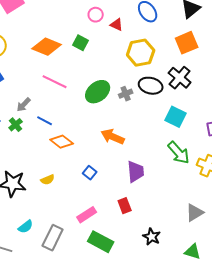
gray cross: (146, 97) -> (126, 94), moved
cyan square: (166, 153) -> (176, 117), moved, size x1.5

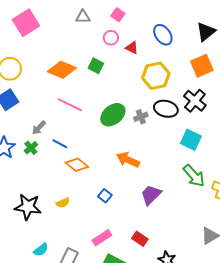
purple trapezoid: (136, 172) -> (151, 195), turned -130
red rectangle: (125, 206) -> (140, 239), moved, turned -35

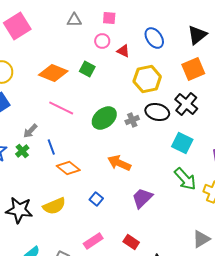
pink square: (118, 15) -> (109, 18), turned -32
blue line: (60, 144) -> (51, 147), turned 42
yellow semicircle: (63, 203) -> (54, 206), size x1.6

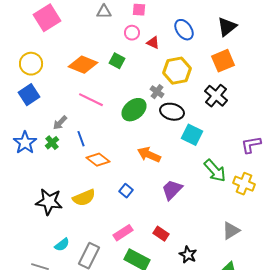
black ellipse: (157, 112) -> (172, 112), moved
gray cross: (132, 120) -> (157, 92), moved, turned -32
cyan square: (182, 143) -> (192, 135), moved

=======

• [WORK ITEM]: Retype, word for word, only the lines from the line with "red rectangle: (125, 206)" to the final line of the listing above; the pictures do not belong in the copy.

• [SOLVED EXERCISE]:
red rectangle: (125, 206) -> (140, 239), moved, turned -35

pink square: (118, 15) -> (109, 18), turned -32
blue line: (60, 144) -> (51, 147), turned 42
yellow semicircle: (63, 203) -> (54, 206), size x1.6

black ellipse: (157, 112) -> (172, 112), moved
gray cross: (132, 120) -> (157, 92), moved, turned -32
cyan square: (182, 143) -> (192, 135), moved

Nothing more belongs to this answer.